• _Your objective_: Copy out the listing in full, exactly as written, but not its pictures.
____________________
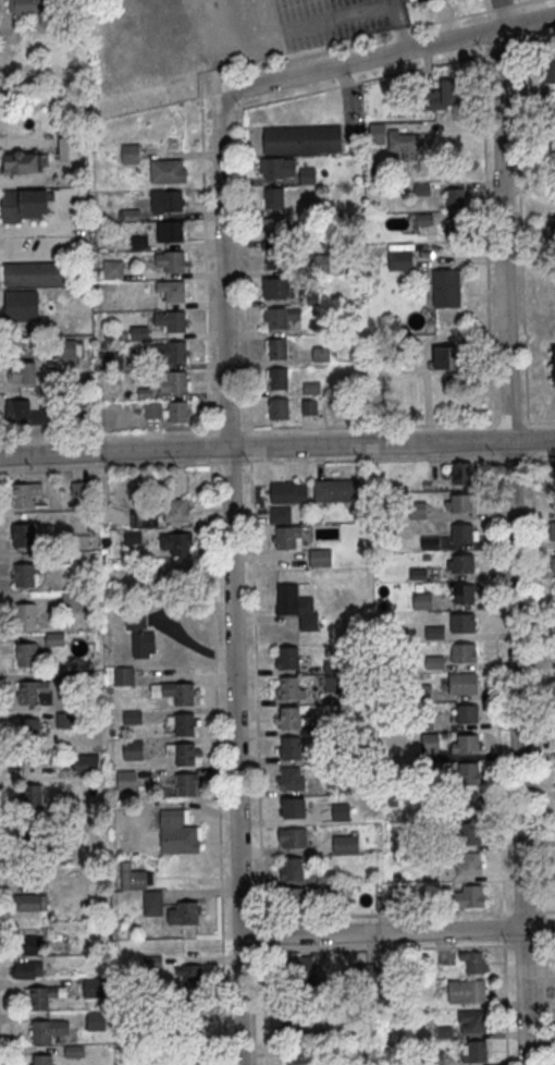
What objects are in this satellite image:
building: (421, 1)
road: (522, 1)
road: (504, 5)
building: (25, 6)
road: (472, 12)
road: (446, 18)
road: (422, 24)
road: (400, 29)
road: (536, 41)
road: (297, 52)
road: (381, 55)
building: (548, 72)
road: (361, 80)
building: (441, 96)
building: (547, 97)
building: (400, 140)
building: (301, 141)
building: (68, 147)
building: (548, 154)
building: (24, 162)
building: (273, 169)
building: (167, 172)
building: (456, 197)
building: (274, 199)
building: (167, 203)
building: (23, 206)
building: (423, 218)
building: (552, 225)
building: (452, 228)
building: (274, 229)
building: (169, 233)
road: (486, 235)
road: (520, 235)
road: (204, 253)
building: (400, 259)
building: (274, 260)
building: (171, 262)
road: (244, 266)
building: (112, 269)
building: (33, 274)
building: (446, 287)
building: (275, 290)
building: (172, 292)
building: (21, 307)
building: (276, 320)
building: (171, 322)
building: (139, 332)
building: (70, 348)
building: (276, 350)
building: (169, 353)
building: (449, 360)
building: (554, 368)
building: (26, 371)
building: (277, 380)
building: (175, 384)
building: (278, 410)
building: (25, 412)
building: (178, 413)
road: (538, 421)
road: (509, 422)
road: (370, 426)
road: (121, 434)
road: (529, 437)
road: (490, 441)
road: (277, 446)
road: (539, 454)
road: (367, 458)
road: (108, 465)
building: (462, 472)
building: (80, 488)
building: (337, 489)
building: (288, 491)
building: (24, 492)
building: (553, 502)
building: (461, 504)
building: (176, 509)
building: (417, 509)
building: (281, 512)
building: (554, 528)
building: (22, 534)
building: (462, 534)
building: (132, 535)
building: (286, 536)
building: (430, 541)
building: (176, 543)
road: (512, 546)
building: (320, 556)
building: (553, 559)
building: (463, 565)
building: (24, 574)
road: (231, 588)
building: (463, 594)
building: (421, 600)
building: (76, 601)
building: (296, 605)
building: (26, 614)
building: (134, 619)
building: (462, 623)
building: (434, 631)
building: (143, 643)
building: (27, 654)
building: (463, 654)
building: (288, 659)
building: (123, 675)
building: (332, 682)
building: (462, 682)
road: (537, 682)
road: (496, 686)
road: (256, 689)
building: (288, 689)
building: (33, 692)
building: (184, 695)
building: (466, 714)
building: (131, 716)
building: (62, 719)
building: (289, 719)
building: (184, 725)
building: (30, 728)
building: (467, 744)
building: (132, 749)
building: (290, 749)
building: (184, 755)
road: (218, 761)
building: (86, 763)
building: (469, 773)
building: (126, 779)
building: (290, 780)
building: (185, 786)
building: (341, 786)
building: (32, 794)
building: (469, 804)
building: (293, 809)
building: (341, 810)
building: (177, 830)
building: (469, 833)
building: (294, 839)
building: (345, 842)
road: (6, 845)
building: (470, 863)
building: (293, 867)
building: (144, 889)
building: (467, 895)
building: (295, 898)
building: (31, 901)
road: (523, 910)
road: (545, 910)
building: (183, 912)
road: (383, 914)
road: (543, 925)
road: (502, 926)
road: (397, 932)
road: (264, 935)
building: (28, 944)
road: (525, 944)
road: (546, 945)
road: (386, 947)
building: (473, 960)
building: (27, 969)
building: (300, 972)
building: (364, 973)
building: (190, 974)
building: (96, 986)
building: (466, 991)
building: (44, 995)
road: (545, 1000)
road: (505, 1001)
road: (265, 1006)
building: (96, 1020)
building: (474, 1022)
building: (296, 1024)
building: (47, 1029)
building: (475, 1052)
building: (187, 1054)
building: (302, 1054)
building: (42, 1059)

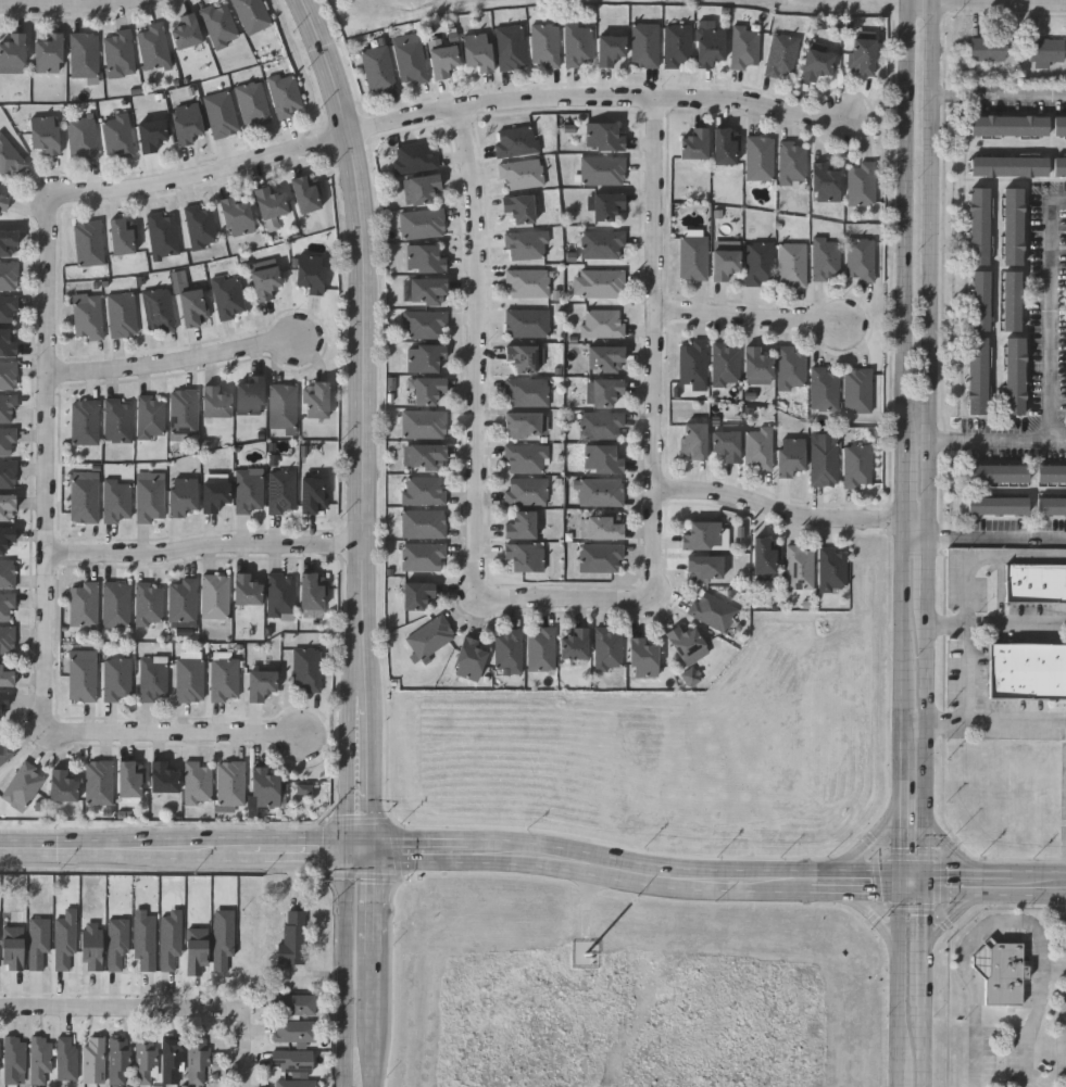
____________________
• _Solution_:
What objects are in this satellite image:
building: (421, 1)
road: (522, 1)
road: (504, 5)
building: (25, 6)
road: (472, 12)
road: (446, 18)
road: (422, 24)
road: (400, 29)
road: (536, 41)
road: (297, 52)
road: (381, 55)
building: (548, 72)
road: (361, 80)
building: (441, 96)
building: (547, 97)
building: (400, 140)
building: (301, 141)
building: (68, 147)
building: (548, 154)
building: (24, 162)
building: (273, 169)
building: (167, 172)
building: (456, 197)
building: (274, 199)
building: (167, 203)
building: (23, 206)
building: (423, 218)
building: (552, 225)
building: (452, 228)
building: (274, 229)
building: (169, 233)
road: (486, 235)
road: (520, 235)
road: (204, 253)
building: (400, 259)
building: (274, 260)
building: (171, 262)
road: (244, 266)
building: (112, 269)
building: (33, 274)
building: (446, 287)
building: (275, 290)
building: (172, 292)
building: (21, 307)
building: (276, 320)
building: (171, 322)
building: (139, 332)
building: (70, 348)
building: (276, 350)
building: (169, 353)
building: (449, 360)
building: (554, 368)
building: (26, 371)
building: (277, 380)
building: (175, 384)
building: (278, 410)
building: (25, 412)
building: (178, 413)
road: (538, 421)
road: (509, 422)
road: (370, 426)
road: (121, 434)
road: (529, 437)
road: (490, 441)
road: (277, 446)
road: (539, 454)
road: (367, 458)
road: (108, 465)
building: (462, 472)
building: (80, 488)
building: (337, 489)
building: (288, 491)
building: (24, 492)
building: (553, 502)
building: (461, 504)
building: (176, 509)
building: (417, 509)
building: (281, 512)
building: (554, 528)
building: (22, 534)
building: (462, 534)
building: (132, 535)
building: (286, 536)
building: (430, 541)
building: (176, 543)
road: (512, 546)
building: (320, 556)
building: (553, 559)
building: (463, 565)
building: (24, 574)
road: (231, 588)
building: (463, 594)
building: (421, 600)
building: (76, 601)
building: (296, 605)
building: (26, 614)
building: (134, 619)
building: (462, 623)
building: (434, 631)
building: (143, 643)
building: (27, 654)
building: (463, 654)
building: (288, 659)
building: (123, 675)
building: (332, 682)
building: (462, 682)
road: (537, 682)
road: (496, 686)
road: (256, 689)
building: (288, 689)
building: (33, 692)
building: (184, 695)
building: (466, 714)
building: (131, 716)
building: (62, 719)
building: (289, 719)
building: (184, 725)
building: (30, 728)
building: (467, 744)
building: (132, 749)
building: (290, 749)
building: (184, 755)
road: (218, 761)
building: (86, 763)
building: (469, 773)
building: (126, 779)
building: (290, 780)
building: (185, 786)
building: (341, 786)
building: (32, 794)
building: (469, 804)
building: (293, 809)
building: (341, 810)
building: (177, 830)
building: (469, 833)
building: (294, 839)
building: (345, 842)
road: (6, 845)
building: (470, 863)
building: (293, 867)
building: (144, 889)
building: (467, 895)
building: (295, 898)
building: (31, 901)
road: (523, 910)
road: (545, 910)
building: (183, 912)
road: (383, 914)
road: (543, 925)
road: (502, 926)
road: (397, 932)
road: (264, 935)
building: (28, 944)
road: (525, 944)
road: (546, 945)
road: (386, 947)
building: (473, 960)
building: (27, 969)
building: (300, 972)
building: (364, 973)
building: (190, 974)
building: (96, 986)
building: (466, 991)
building: (44, 995)
road: (545, 1000)
road: (505, 1001)
road: (265, 1006)
building: (96, 1020)
building: (474, 1022)
building: (296, 1024)
building: (47, 1029)
building: (475, 1052)
building: (187, 1054)
building: (302, 1054)
building: (42, 1059)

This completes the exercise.